START EXERCISE INPUT
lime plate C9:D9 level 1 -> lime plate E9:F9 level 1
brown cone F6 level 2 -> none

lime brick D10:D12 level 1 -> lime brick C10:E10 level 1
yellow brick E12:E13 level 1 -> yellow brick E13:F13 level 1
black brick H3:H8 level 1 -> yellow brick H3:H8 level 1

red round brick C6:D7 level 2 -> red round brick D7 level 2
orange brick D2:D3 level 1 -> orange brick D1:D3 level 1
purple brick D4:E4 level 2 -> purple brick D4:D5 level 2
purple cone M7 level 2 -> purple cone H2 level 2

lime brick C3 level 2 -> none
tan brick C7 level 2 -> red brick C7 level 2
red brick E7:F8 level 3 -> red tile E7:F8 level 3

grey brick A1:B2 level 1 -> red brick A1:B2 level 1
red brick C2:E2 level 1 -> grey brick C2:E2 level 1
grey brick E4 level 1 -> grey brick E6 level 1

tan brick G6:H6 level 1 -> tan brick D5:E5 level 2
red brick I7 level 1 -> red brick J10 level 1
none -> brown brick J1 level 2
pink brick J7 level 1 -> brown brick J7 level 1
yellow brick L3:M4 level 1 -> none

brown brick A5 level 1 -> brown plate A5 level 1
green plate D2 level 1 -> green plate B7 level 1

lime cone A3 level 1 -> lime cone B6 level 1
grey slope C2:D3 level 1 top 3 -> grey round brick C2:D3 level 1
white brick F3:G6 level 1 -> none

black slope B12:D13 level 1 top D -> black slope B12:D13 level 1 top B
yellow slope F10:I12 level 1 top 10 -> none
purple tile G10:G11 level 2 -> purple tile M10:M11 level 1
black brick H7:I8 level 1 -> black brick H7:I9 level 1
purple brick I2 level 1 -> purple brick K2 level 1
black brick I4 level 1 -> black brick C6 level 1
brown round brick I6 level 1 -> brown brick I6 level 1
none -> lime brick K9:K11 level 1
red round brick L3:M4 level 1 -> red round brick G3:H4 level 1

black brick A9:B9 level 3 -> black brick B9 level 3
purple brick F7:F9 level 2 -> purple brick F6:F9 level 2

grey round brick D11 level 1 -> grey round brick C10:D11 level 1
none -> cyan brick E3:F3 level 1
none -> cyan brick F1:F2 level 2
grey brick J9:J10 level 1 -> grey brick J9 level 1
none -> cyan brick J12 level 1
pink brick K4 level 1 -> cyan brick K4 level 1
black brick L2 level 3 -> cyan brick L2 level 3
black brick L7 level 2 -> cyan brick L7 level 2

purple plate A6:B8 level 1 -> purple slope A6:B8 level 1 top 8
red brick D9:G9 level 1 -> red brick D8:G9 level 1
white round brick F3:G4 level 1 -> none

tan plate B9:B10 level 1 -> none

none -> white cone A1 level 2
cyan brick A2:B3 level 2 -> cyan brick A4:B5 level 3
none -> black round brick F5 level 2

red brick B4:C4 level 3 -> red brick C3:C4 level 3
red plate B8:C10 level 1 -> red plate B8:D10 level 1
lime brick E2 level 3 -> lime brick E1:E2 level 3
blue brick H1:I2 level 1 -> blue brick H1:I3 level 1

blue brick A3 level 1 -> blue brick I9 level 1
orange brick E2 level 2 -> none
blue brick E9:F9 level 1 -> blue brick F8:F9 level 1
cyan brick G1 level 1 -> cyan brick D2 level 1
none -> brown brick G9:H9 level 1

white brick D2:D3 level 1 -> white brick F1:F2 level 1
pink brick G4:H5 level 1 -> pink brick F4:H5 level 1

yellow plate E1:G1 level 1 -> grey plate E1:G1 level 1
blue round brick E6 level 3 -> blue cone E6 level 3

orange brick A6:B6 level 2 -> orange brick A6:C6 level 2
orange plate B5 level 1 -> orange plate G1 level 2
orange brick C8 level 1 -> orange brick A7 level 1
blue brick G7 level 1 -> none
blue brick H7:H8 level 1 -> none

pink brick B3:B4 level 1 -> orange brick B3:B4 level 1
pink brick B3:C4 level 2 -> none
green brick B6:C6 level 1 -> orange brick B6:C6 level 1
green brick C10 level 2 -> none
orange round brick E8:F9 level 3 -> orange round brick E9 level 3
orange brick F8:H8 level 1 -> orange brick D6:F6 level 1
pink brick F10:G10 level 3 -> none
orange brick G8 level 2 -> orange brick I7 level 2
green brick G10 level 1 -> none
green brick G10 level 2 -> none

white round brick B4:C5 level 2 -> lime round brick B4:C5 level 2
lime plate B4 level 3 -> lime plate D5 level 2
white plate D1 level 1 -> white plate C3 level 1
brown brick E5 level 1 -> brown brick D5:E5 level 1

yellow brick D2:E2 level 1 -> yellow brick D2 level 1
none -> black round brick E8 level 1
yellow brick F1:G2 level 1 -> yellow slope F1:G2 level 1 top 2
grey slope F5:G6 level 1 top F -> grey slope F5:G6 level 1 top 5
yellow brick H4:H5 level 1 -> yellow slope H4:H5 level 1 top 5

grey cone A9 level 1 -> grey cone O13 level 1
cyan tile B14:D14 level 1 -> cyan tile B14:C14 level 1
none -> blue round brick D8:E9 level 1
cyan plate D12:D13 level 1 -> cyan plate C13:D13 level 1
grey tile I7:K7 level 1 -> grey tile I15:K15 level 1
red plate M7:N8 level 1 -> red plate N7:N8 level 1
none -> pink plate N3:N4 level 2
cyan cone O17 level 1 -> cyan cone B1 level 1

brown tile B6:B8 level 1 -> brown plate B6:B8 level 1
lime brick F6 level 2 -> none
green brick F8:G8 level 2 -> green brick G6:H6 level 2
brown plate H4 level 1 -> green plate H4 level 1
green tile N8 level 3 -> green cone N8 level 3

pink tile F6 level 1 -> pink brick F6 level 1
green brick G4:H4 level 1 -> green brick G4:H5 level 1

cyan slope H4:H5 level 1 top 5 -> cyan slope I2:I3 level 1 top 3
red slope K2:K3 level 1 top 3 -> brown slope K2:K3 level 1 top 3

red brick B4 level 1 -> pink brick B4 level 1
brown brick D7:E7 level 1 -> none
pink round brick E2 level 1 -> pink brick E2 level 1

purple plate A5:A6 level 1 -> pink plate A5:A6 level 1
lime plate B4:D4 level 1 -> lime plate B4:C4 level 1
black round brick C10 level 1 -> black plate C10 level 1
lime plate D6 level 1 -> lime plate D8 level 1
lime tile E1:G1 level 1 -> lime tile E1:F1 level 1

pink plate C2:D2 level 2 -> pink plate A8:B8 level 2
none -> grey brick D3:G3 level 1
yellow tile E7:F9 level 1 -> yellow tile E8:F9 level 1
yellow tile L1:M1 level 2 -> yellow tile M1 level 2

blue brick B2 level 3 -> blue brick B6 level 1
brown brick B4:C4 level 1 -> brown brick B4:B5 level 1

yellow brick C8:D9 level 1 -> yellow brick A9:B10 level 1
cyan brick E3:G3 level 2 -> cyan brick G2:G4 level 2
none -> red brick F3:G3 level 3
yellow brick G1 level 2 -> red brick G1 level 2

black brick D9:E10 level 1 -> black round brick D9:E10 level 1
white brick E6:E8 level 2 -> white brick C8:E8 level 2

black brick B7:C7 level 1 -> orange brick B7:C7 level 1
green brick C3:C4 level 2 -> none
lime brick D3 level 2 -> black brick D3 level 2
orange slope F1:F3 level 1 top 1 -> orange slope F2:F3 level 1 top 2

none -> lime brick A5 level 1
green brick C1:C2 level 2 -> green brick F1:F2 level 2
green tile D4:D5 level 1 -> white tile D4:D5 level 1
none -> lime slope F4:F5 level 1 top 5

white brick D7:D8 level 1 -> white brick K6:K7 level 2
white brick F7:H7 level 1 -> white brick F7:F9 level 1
END EXERCISE INPUT
▶ TASK STATEMENT
Copy out the records once more, with nothing altered.

▶ FINISHED EXERCISE
lime plate C9:D9 level 1 -> lime plate E9:F9 level 1
brown cone F6 level 2 -> none

lime brick D10:D12 level 1 -> lime brick C10:E10 level 1
yellow brick E12:E13 level 1 -> yellow brick E13:F13 level 1
black brick H3:H8 level 1 -> yellow brick H3:H8 level 1

red round brick C6:D7 level 2 -> red round brick D7 level 2
orange brick D2:D3 level 1 -> orange brick D1:D3 level 1
purple brick D4:E4 level 2 -> purple brick D4:D5 level 2
purple cone M7 level 2 -> purple cone H2 level 2

lime brick C3 level 2 -> none
tan brick C7 level 2 -> red brick C7 level 2
red brick E7:F8 level 3 -> red tile E7:F8 level 3

grey brick A1:B2 level 1 -> red brick A1:B2 level 1
red brick C2:E2 level 1 -> grey brick C2:E2 level 1
grey brick E4 level 1 -> grey brick E6 level 1

tan brick G6:H6 level 1 -> tan brick D5:E5 level 2
red brick I7 level 1 -> red brick J10 level 1
none -> brown brick J1 level 2
pink brick J7 level 1 -> brown brick J7 level 1
yellow brick L3:M4 level 1 -> none

brown brick A5 level 1 -> brown plate A5 level 1
green plate D2 level 1 -> green plate B7 level 1

lime cone A3 level 1 -> lime cone B6 level 1
grey slope C2:D3 level 1 top 3 -> grey round brick C2:D3 level 1
white brick F3:G6 level 1 -> none

black slope B12:D13 level 1 top D -> black slope B12:D13 level 1 top B
yellow slope F10:I12 level 1 top 10 -> none
purple tile G10:G11 level 2 -> purple tile M10:M11 level 1
black brick H7:I8 level 1 -> black brick H7:I9 level 1
purple brick I2 level 1 -> purple brick K2 level 1
black brick I4 level 1 -> black brick C6 level 1
brown round brick I6 level 1 -> brown brick I6 level 1
none -> lime brick K9:K11 level 1
red round brick L3:M4 level 1 -> red round brick G3:H4 level 1

black brick A9:B9 level 3 -> black brick B9 level 3
purple brick F7:F9 level 2 -> purple brick F6:F9 level 2

grey round brick D11 level 1 -> grey round brick C10:D11 level 1
none -> cyan brick E3:F3 level 1
none -> cyan brick F1:F2 level 2
grey brick J9:J10 level 1 -> grey brick J9 level 1
none -> cyan brick J12 level 1
pink brick K4 level 1 -> cyan brick K4 level 1
black brick L2 level 3 -> cyan brick L2 level 3
black brick L7 level 2 -> cyan brick L7 level 2

purple plate A6:B8 level 1 -> purple slope A6:B8 level 1 top 8
red brick D9:G9 level 1 -> red brick D8:G9 level 1
white round brick F3:G4 level 1 -> none

tan plate B9:B10 level 1 -> none

none -> white cone A1 level 2
cyan brick A2:B3 level 2 -> cyan brick A4:B5 level 3
none -> black round brick F5 level 2

red brick B4:C4 level 3 -> red brick C3:C4 level 3
red plate B8:C10 level 1 -> red plate B8:D10 level 1
lime brick E2 level 3 -> lime brick E1:E2 level 3
blue brick H1:I2 level 1 -> blue brick H1:I3 level 1

blue brick A3 level 1 -> blue brick I9 level 1
orange brick E2 level 2 -> none
blue brick E9:F9 level 1 -> blue brick F8:F9 level 1
cyan brick G1 level 1 -> cyan brick D2 level 1
none -> brown brick G9:H9 level 1

white brick D2:D3 level 1 -> white brick F1:F2 level 1
pink brick G4:H5 level 1 -> pink brick F4:H5 level 1

yellow plate E1:G1 level 1 -> grey plate E1:G1 level 1
blue round brick E6 level 3 -> blue cone E6 level 3

orange brick A6:B6 level 2 -> orange brick A6:C6 level 2
orange plate B5 level 1 -> orange plate G1 level 2
orange brick C8 level 1 -> orange brick A7 level 1
blue brick G7 level 1 -> none
blue brick H7:H8 level 1 -> none

pink brick B3:B4 level 1 -> orange brick B3:B4 level 1
pink brick B3:C4 level 2 -> none
green brick B6:C6 level 1 -> orange brick B6:C6 level 1
green brick C10 level 2 -> none
orange round brick E8:F9 level 3 -> orange round brick E9 level 3
orange brick F8:H8 level 1 -> orange brick D6:F6 level 1
pink brick F10:G10 level 3 -> none
orange brick G8 level 2 -> orange brick I7 level 2
green brick G10 level 1 -> none
green brick G10 level 2 -> none

white round brick B4:C5 level 2 -> lime round brick B4:C5 level 2
lime plate B4 level 3 -> lime plate D5 level 2
white plate D1 level 1 -> white plate C3 level 1
brown brick E5 level 1 -> brown brick D5:E5 level 1

yellow brick D2:E2 level 1 -> yellow brick D2 level 1
none -> black round brick E8 level 1
yellow brick F1:G2 level 1 -> yellow slope F1:G2 level 1 top 2
grey slope F5:G6 level 1 top F -> grey slope F5:G6 level 1 top 5
yellow brick H4:H5 level 1 -> yellow slope H4:H5 level 1 top 5

grey cone A9 level 1 -> grey cone O13 level 1
cyan tile B14:D14 level 1 -> cyan tile B14:C14 level 1
none -> blue round brick D8:E9 level 1
cyan plate D12:D13 level 1 -> cyan plate C13:D13 level 1
grey tile I7:K7 level 1 -> grey tile I15:K15 level 1
red plate M7:N8 level 1 -> red plate N7:N8 level 1
none -> pink plate N3:N4 level 2
cyan cone O17 level 1 -> cyan cone B1 level 1

brown tile B6:B8 level 1 -> brown plate B6:B8 level 1
lime brick F6 level 2 -> none
green brick F8:G8 level 2 -> green brick G6:H6 level 2
brown plate H4 level 1 -> green plate H4 level 1
green tile N8 level 3 -> green cone N8 level 3

pink tile F6 level 1 -> pink brick F6 level 1
green brick G4:H4 level 1 -> green brick G4:H5 level 1

cyan slope H4:H5 level 1 top 5 -> cyan slope I2:I3 level 1 top 3
red slope K2:K3 level 1 top 3 -> brown slope K2:K3 level 1 top 3

red brick B4 level 1 -> pink brick B4 level 1
brown brick D7:E7 level 1 -> none
pink round brick E2 level 1 -> pink brick E2 level 1

purple plate A5:A6 level 1 -> pink plate A5:A6 level 1
lime plate B4:D4 level 1 -> lime plate B4:C4 level 1
black round brick C10 level 1 -> black plate C10 level 1
lime plate D6 level 1 -> lime plate D8 level 1
lime tile E1:G1 level 1 -> lime tile E1:F1 level 1

pink plate C2:D2 level 2 -> pink plate A8:B8 level 2
none -> grey brick D3:G3 level 1
yellow tile E7:F9 level 1 -> yellow tile E8:F9 level 1
yellow tile L1:M1 level 2 -> yellow tile M1 level 2

blue brick B2 level 3 -> blue brick B6 level 1
brown brick B4:C4 level 1 -> brown brick B4:B5 level 1

yellow brick C8:D9 level 1 -> yellow brick A9:B10 level 1
cyan brick E3:G3 level 2 -> cyan brick G2:G4 level 2
none -> red brick F3:G3 level 3
yellow brick G1 level 2 -> red brick G1 level 2

black brick D9:E10 level 1 -> black round brick D9:E10 level 1
white brick E6:E8 level 2 -> white brick C8:E8 level 2

black brick B7:C7 level 1 -> orange brick B7:C7 level 1
green brick C3:C4 level 2 -> none
lime brick D3 level 2 -> black brick D3 level 2
orange slope F1:F3 level 1 top 1 -> orange slope F2:F3 level 1 top 2

none -> lime brick A5 level 1
green brick C1:C2 level 2 -> green brick F1:F2 level 2
green tile D4:D5 level 1 -> white tile D4:D5 level 1
none -> lime slope F4:F5 level 1 top 5

white brick D7:D8 level 1 -> white brick K6:K7 level 2
white brick F7:H7 level 1 -> white brick F7:F9 level 1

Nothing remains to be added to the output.